Transcribe exactly every line from the one containing "D3: none -> diode (A VCC, K GND)" down to the final line of the listing below, including both, and leave out the rest.

▶ Supplied material
───
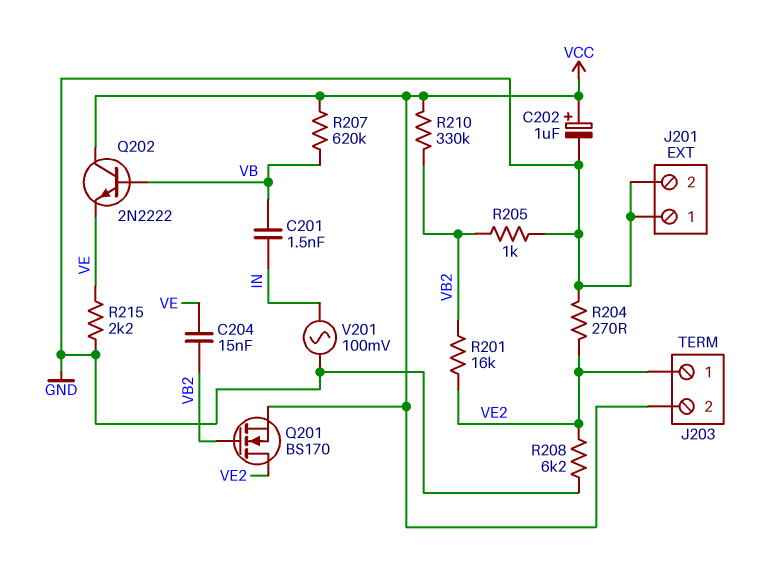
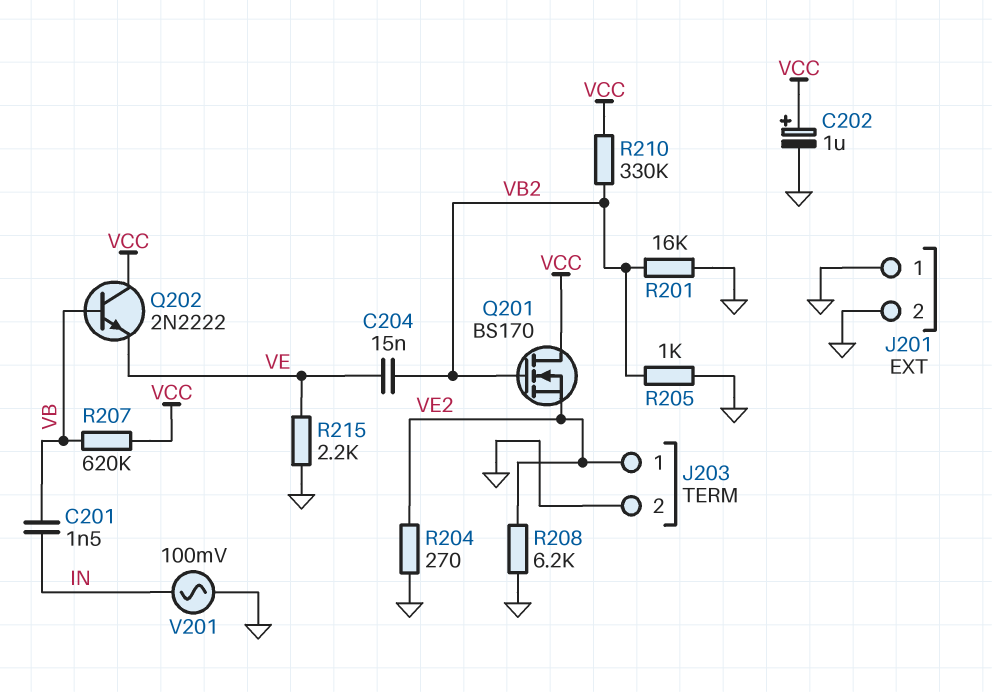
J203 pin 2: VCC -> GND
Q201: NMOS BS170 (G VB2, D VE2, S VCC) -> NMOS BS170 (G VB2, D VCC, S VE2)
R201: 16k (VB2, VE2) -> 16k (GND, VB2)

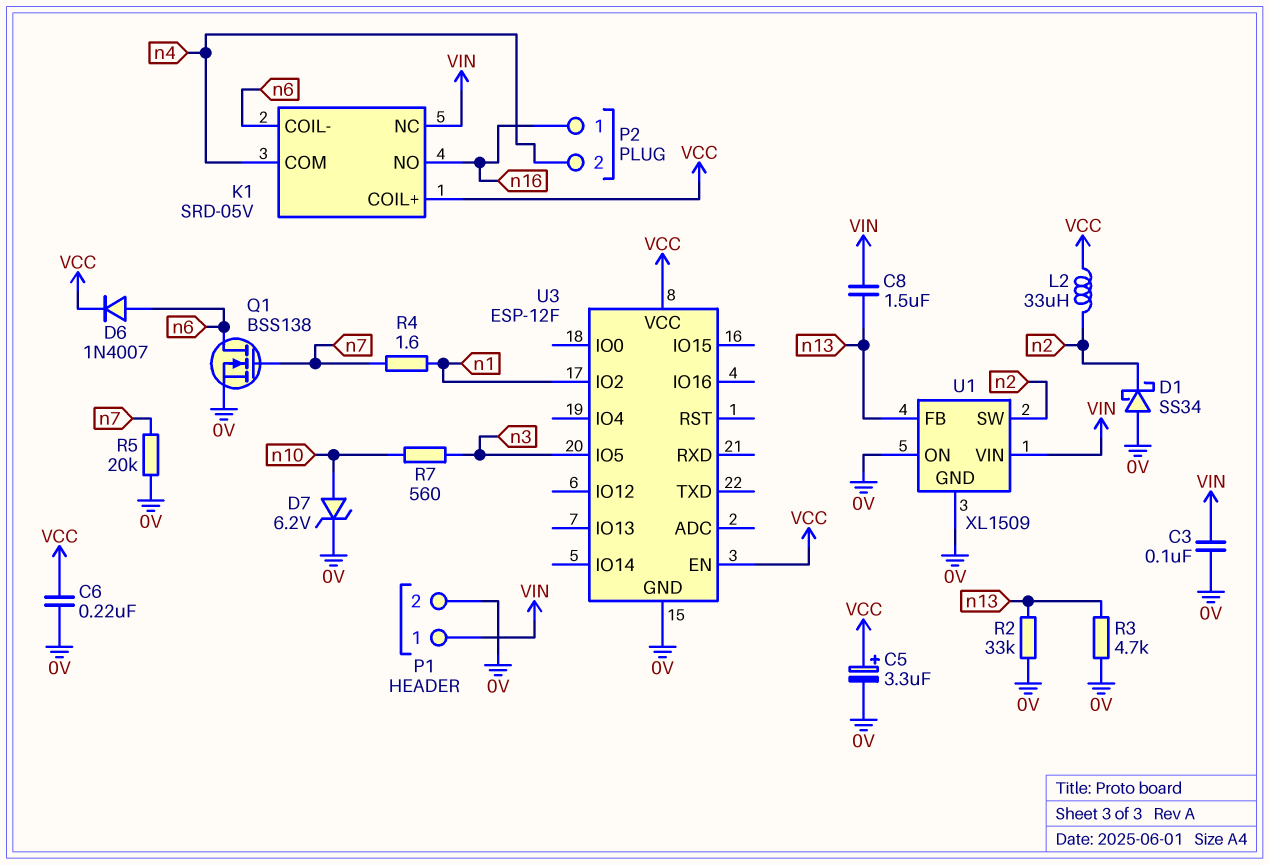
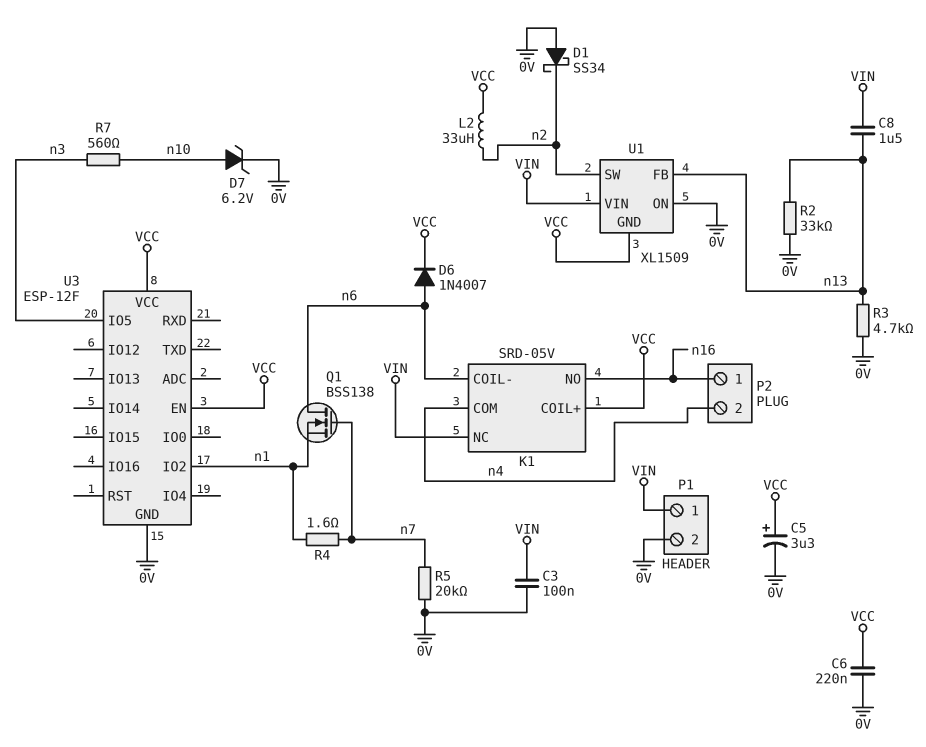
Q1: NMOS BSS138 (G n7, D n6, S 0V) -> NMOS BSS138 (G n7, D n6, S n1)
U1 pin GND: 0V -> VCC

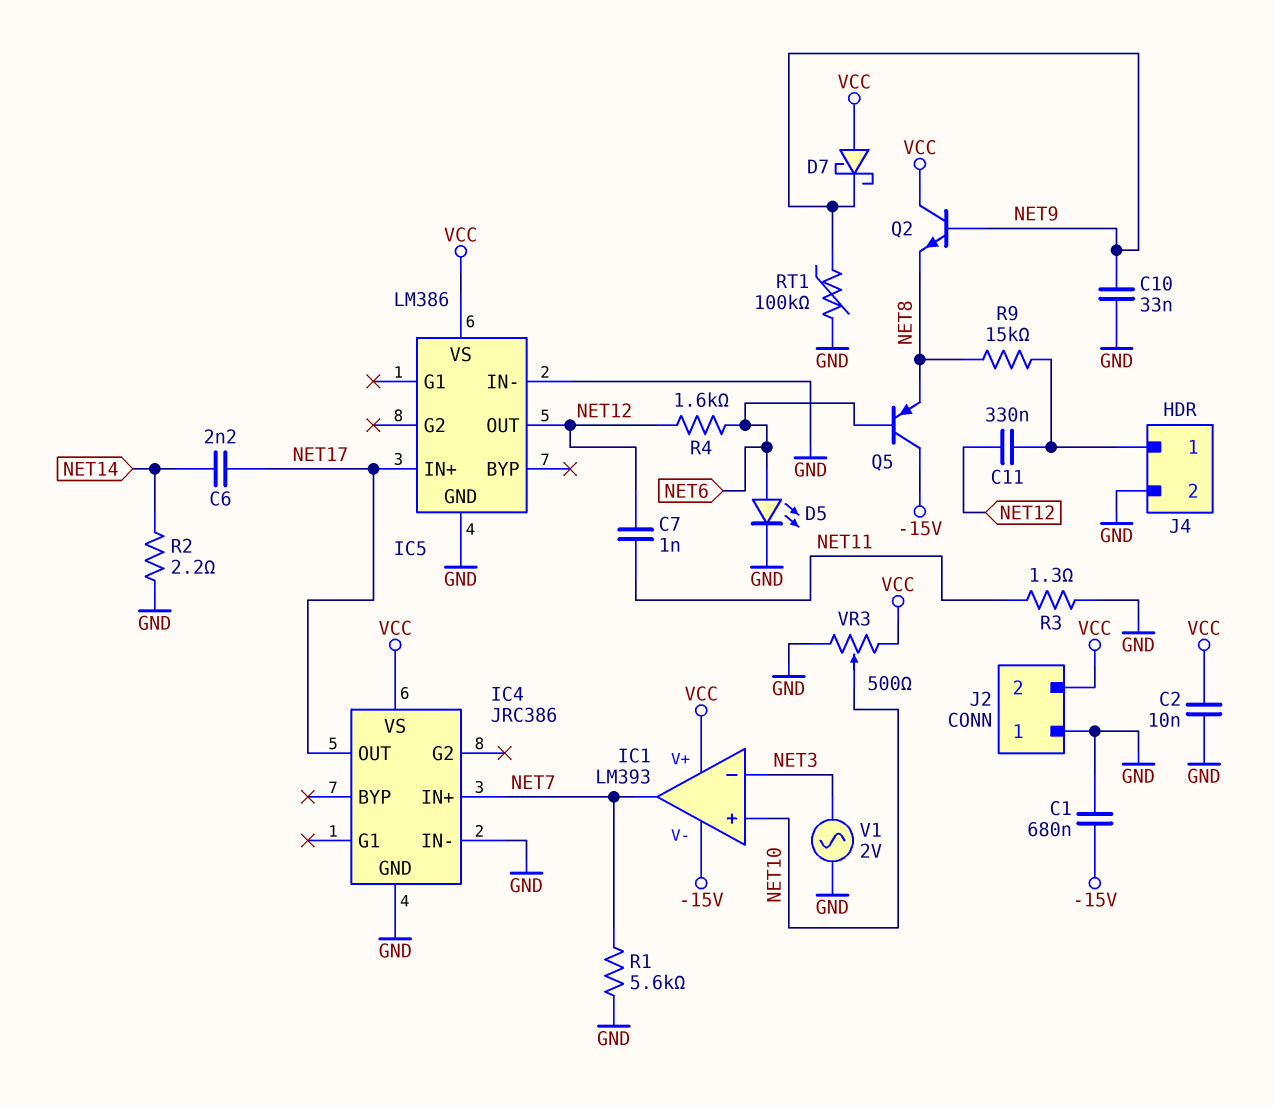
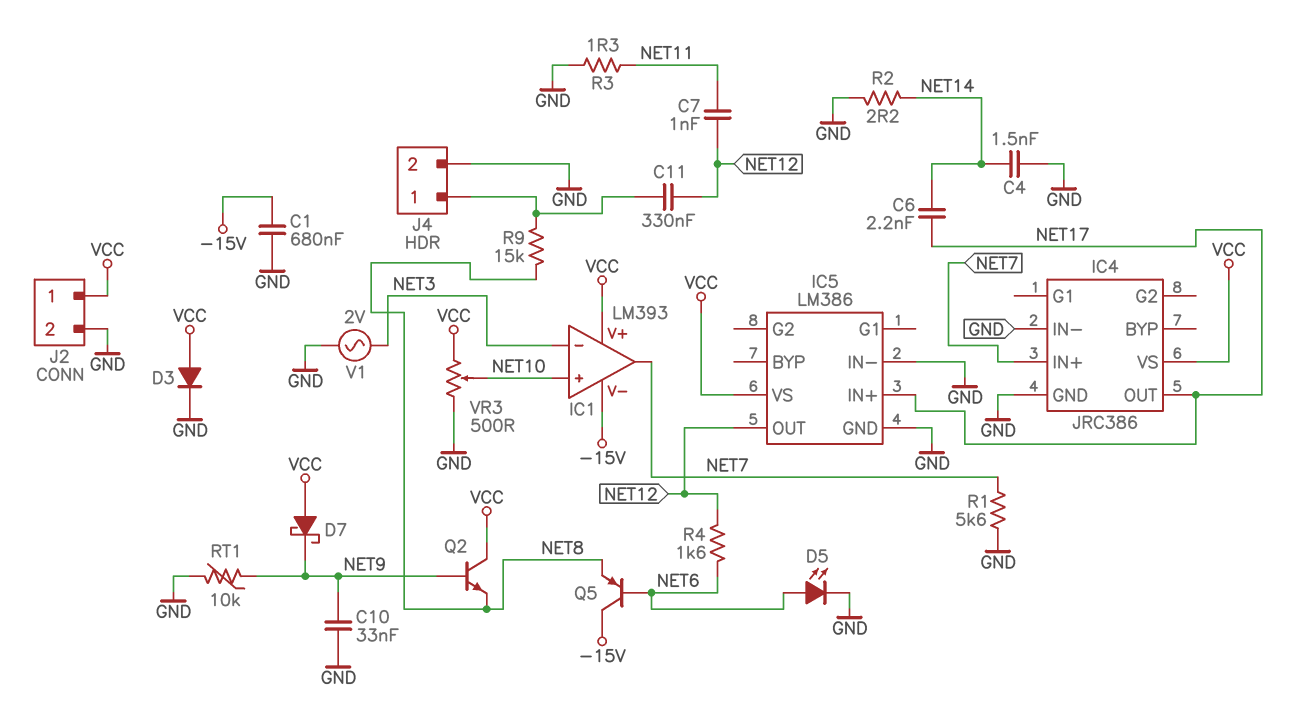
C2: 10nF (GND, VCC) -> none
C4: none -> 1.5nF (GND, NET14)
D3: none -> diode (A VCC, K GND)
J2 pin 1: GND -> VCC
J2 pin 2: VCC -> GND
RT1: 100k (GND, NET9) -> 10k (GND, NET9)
───
▶ Answer space
D3: none -> diode (A VCC, K GND)
J2 pin 1: GND -> VCC
J2 pin 2: VCC -> GND
RT1: 100k (GND, NET9) -> 10k (GND, NET9)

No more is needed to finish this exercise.